[[ Excerpted data open ]]
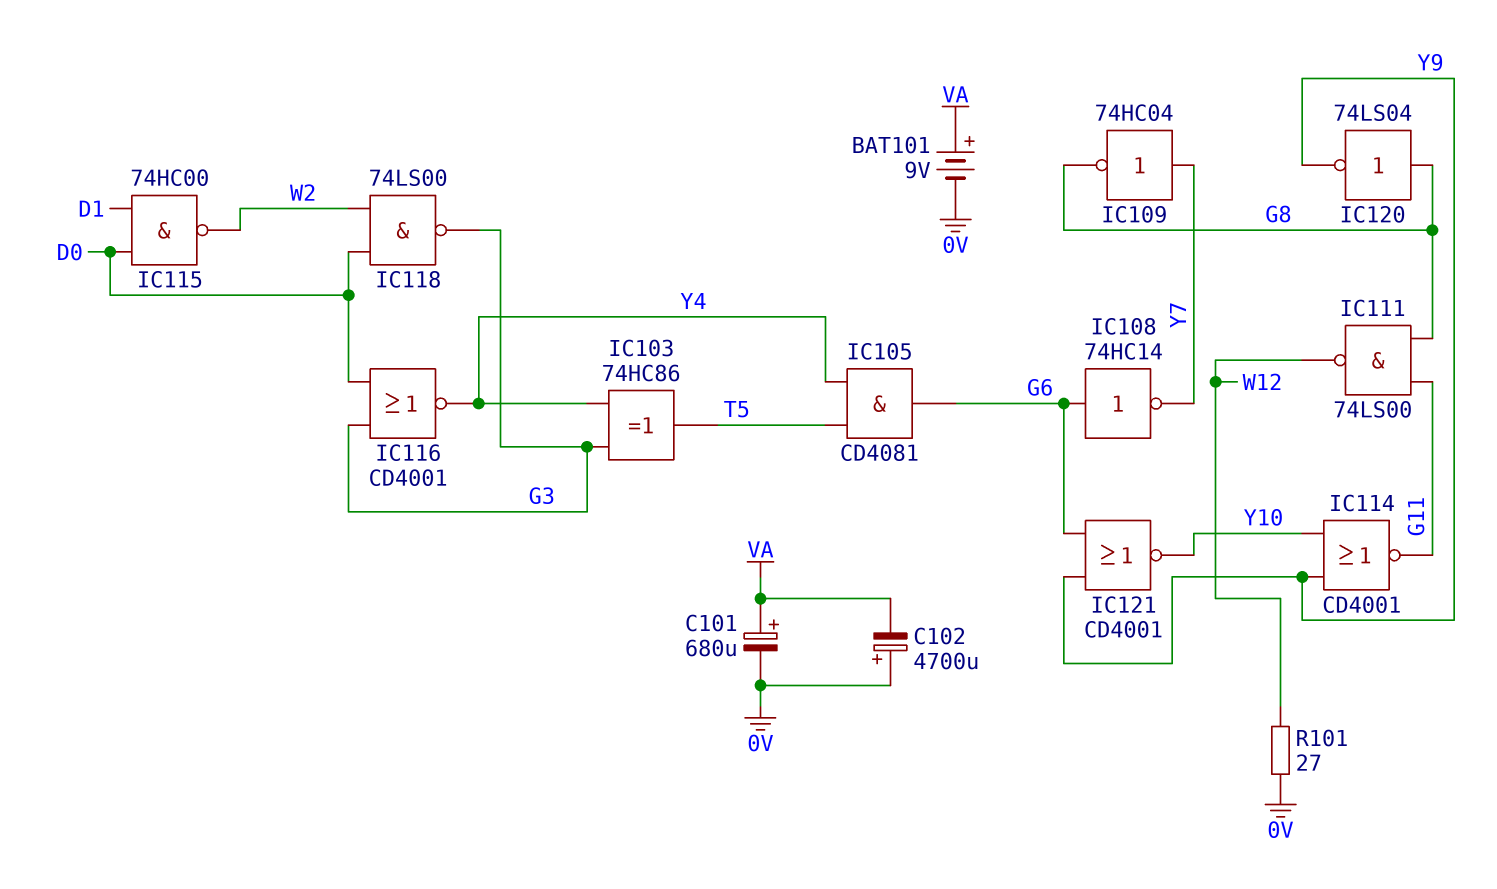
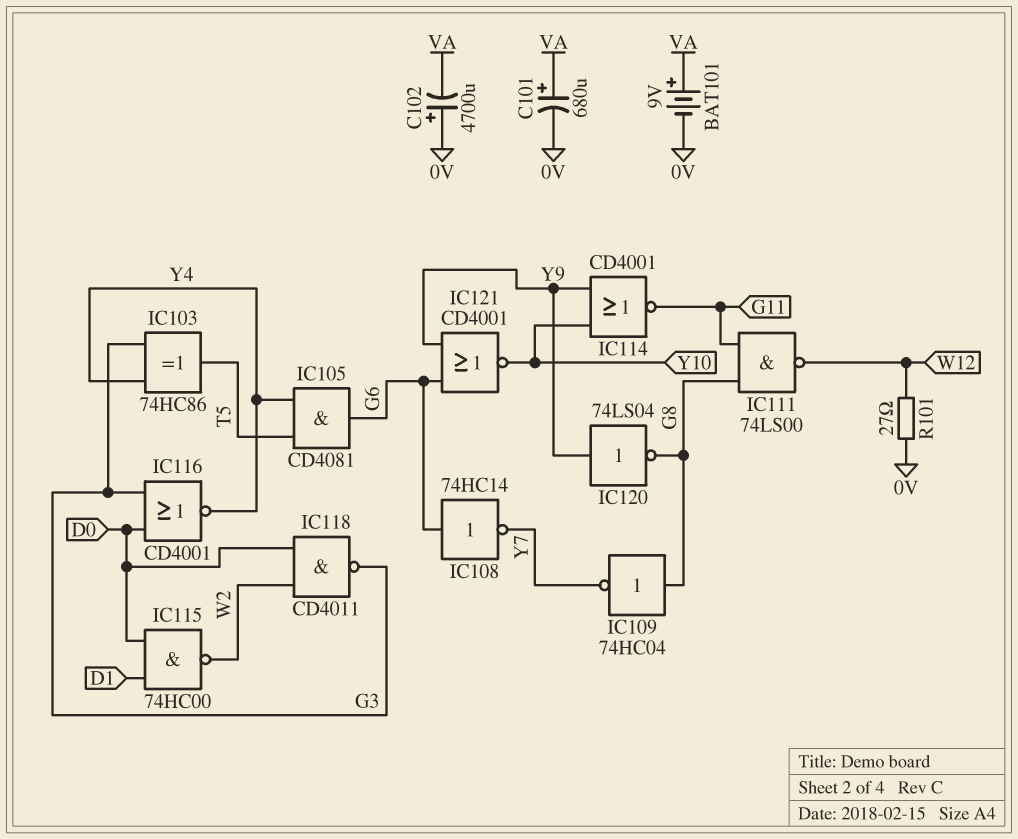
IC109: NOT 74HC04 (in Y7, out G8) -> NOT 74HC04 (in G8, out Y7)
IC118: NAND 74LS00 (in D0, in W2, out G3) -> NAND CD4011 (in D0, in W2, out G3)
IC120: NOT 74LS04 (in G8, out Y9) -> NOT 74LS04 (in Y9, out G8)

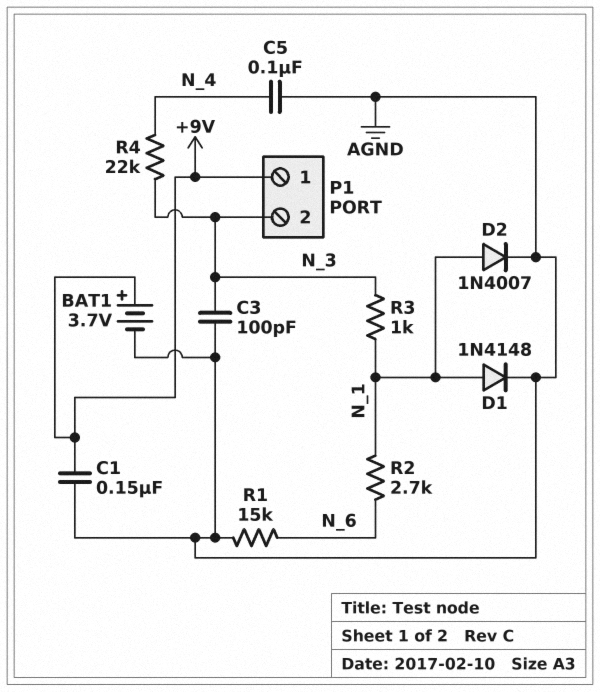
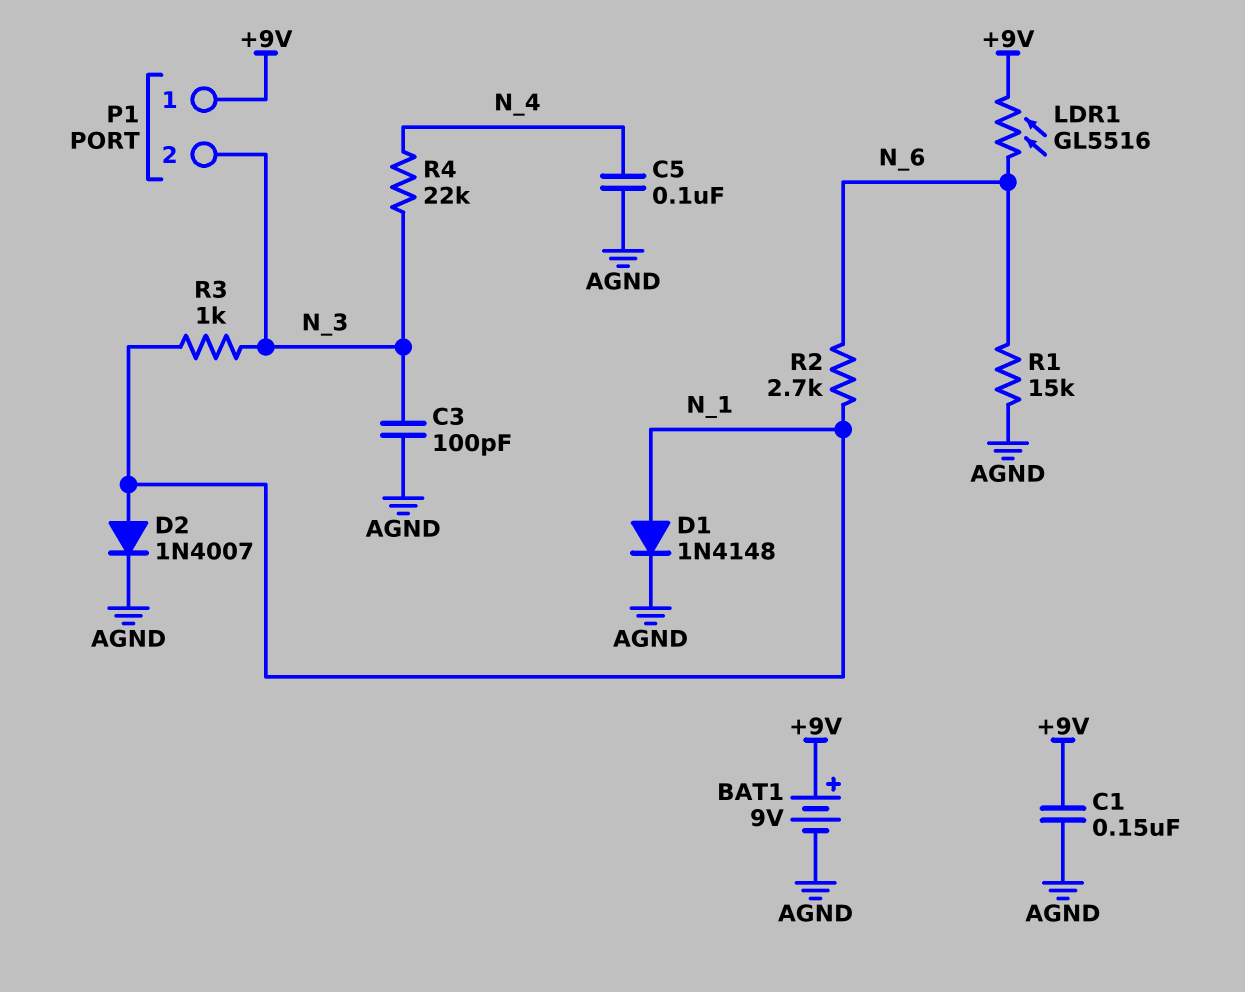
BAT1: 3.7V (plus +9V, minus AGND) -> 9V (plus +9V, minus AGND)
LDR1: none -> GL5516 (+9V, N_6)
[[ Excerpted data closed ]]
What is required: Write out every line of the entries above exactly, and omit their pictures.

Response area:
IC109: NOT 74HC04 (in Y7, out G8) -> NOT 74HC04 (in G8, out Y7)
IC118: NAND 74LS00 (in D0, in W2, out G3) -> NAND CD4011 (in D0, in W2, out G3)
IC120: NOT 74LS04 (in G8, out Y9) -> NOT 74LS04 (in Y9, out G8)

BAT1: 3.7V (plus +9V, minus AGND) -> 9V (plus +9V, minus AGND)
LDR1: none -> GL5516 (+9V, N_6)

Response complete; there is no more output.